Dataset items
>>>

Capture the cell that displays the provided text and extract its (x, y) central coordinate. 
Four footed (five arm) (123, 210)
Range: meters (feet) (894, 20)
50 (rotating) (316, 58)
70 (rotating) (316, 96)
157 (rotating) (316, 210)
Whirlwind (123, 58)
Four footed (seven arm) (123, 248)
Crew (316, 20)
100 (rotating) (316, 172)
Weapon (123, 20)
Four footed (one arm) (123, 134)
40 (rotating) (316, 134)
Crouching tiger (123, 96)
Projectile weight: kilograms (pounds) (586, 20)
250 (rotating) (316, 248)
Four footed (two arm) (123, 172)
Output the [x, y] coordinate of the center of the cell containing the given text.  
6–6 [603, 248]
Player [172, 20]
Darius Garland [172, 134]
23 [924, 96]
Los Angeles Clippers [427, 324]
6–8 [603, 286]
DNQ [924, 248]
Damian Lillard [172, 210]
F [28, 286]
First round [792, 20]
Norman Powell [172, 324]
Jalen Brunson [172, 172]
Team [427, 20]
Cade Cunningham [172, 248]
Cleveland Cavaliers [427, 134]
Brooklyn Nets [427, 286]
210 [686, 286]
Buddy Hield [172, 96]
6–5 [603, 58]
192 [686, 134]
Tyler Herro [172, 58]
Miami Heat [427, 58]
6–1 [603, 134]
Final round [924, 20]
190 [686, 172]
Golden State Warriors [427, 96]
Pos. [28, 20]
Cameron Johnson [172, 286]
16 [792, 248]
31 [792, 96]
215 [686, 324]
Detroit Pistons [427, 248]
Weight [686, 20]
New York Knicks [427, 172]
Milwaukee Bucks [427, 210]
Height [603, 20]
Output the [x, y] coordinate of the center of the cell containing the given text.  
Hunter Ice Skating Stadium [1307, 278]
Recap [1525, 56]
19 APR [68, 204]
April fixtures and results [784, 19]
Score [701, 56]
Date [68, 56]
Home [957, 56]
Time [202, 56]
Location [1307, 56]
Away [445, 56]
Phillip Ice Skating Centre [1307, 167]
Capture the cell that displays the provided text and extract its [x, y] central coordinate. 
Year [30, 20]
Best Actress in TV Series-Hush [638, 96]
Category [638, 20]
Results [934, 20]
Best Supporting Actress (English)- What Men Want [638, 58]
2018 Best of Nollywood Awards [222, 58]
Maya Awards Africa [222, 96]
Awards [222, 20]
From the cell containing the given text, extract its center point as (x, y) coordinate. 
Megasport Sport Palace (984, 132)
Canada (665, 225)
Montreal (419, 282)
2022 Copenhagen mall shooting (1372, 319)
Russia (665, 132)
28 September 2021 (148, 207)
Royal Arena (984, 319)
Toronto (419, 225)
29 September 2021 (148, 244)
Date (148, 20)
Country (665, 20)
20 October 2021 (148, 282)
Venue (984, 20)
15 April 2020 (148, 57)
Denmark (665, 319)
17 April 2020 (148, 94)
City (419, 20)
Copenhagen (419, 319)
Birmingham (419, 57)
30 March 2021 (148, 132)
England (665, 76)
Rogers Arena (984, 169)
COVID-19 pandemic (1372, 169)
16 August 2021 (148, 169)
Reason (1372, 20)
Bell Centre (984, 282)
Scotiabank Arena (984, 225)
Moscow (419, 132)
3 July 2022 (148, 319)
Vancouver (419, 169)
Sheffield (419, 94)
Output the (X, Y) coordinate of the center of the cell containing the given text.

<<<

**Objective:**
Copy all of the data above, line by line, without changing a single character.

**Expected answer:**
Capture the cell that displays the provided text and extract its (x, y) central coordinate. 
Four footed (five arm) (123, 210)
Range: meters (feet) (894, 20)
50 (rotating) (316, 58)
70 (rotating) (316, 96)
157 (rotating) (316, 210)
Whirlwind (123, 58)
Four footed (seven arm) (123, 248)
Crew (316, 20)
100 (rotating) (316, 172)
Weapon (123, 20)
Four footed (one arm) (123, 134)
40 (rotating) (316, 134)
Crouching tiger (123, 96)
Projectile weight: kilograms (pounds) (586, 20)
250 (rotating) (316, 248)
Four footed (two arm) (123, 172)
Output the [x, y] coordinate of the center of the cell containing the given text.  
6–6 [603, 248]
Player [172, 20]
Darius Garland [172, 134]
23 [924, 96]
Los Angeles Clippers [427, 324]
6–8 [603, 286]
DNQ [924, 248]
Damian Lillard [172, 210]
F [28, 286]
First round [792, 20]
Norman Powell [172, 324]
Jalen Brunson [172, 172]
Team [427, 20]
Cade Cunningham [172, 248]
Cleveland Cavaliers [427, 134]
Brooklyn Nets [427, 286]
210 [686, 286]
Buddy Hield [172, 96]
6–5 [603, 58]
192 [686, 134]
Tyler Herro [172, 58]
Miami Heat [427, 58]
6–1 [603, 134]
Final round [924, 20]
190 [686, 172]
Golden State Warriors [427, 96]
Pos. [28, 20]
Cameron Johnson [172, 286]
16 [792, 248]
31 [792, 96]
215 [686, 324]
Detroit Pistons [427, 248]
Weight [686, 20]
New York Knicks [427, 172]
Milwaukee Bucks [427, 210]
Height [603, 20]
Output the [x, y] coordinate of the center of the cell containing the given text.  
Hunter Ice Skating Stadium [1307, 278]
Recap [1525, 56]
19 APR [68, 204]
April fixtures and results [784, 19]
Score [701, 56]
Date [68, 56]
Home [957, 56]
Time [202, 56]
Location [1307, 56]
Away [445, 56]
Phillip Ice Skating Centre [1307, 167]
Capture the cell that displays the provided text and extract its [x, y] central coordinate. 
Year [30, 20]
Best Actress in TV Series-Hush [638, 96]
Category [638, 20]
Results [934, 20]
Best Supporting Actress (English)- What Men Want [638, 58]
2018 Best of Nollywood Awards [222, 58]
Maya Awards Africa [222, 96]
Awards [222, 20]
From the cell containing the given text, extract its center point as (x, y) coordinate. 
Megasport Sport Palace (984, 132)
Canada (665, 225)
Montreal (419, 282)
2022 Copenhagen mall shooting (1372, 319)
Russia (665, 132)
28 September 2021 (148, 207)
Royal Arena (984, 319)
Toronto (419, 225)
29 September 2021 (148, 244)
Date (148, 20)
Country (665, 20)
20 October 2021 (148, 282)
Venue (984, 20)
15 April 2020 (148, 57)
Denmark (665, 319)
17 April 2020 (148, 94)
City (419, 20)
Copenhagen (419, 319)
Birmingham (419, 57)
30 March 2021 (148, 132)
England (665, 76)
Rogers Arena (984, 169)
COVID-19 pandemic (1372, 169)
16 August 2021 (148, 169)
Reason (1372, 20)
Bell Centre (984, 282)
Scotiabank Arena (984, 225)
Moscow (419, 132)
3 July 2022 (148, 319)
Vancouver (419, 169)
Sheffield (419, 94)
Output the (X, Y) coordinate of the center of the cell containing the given text.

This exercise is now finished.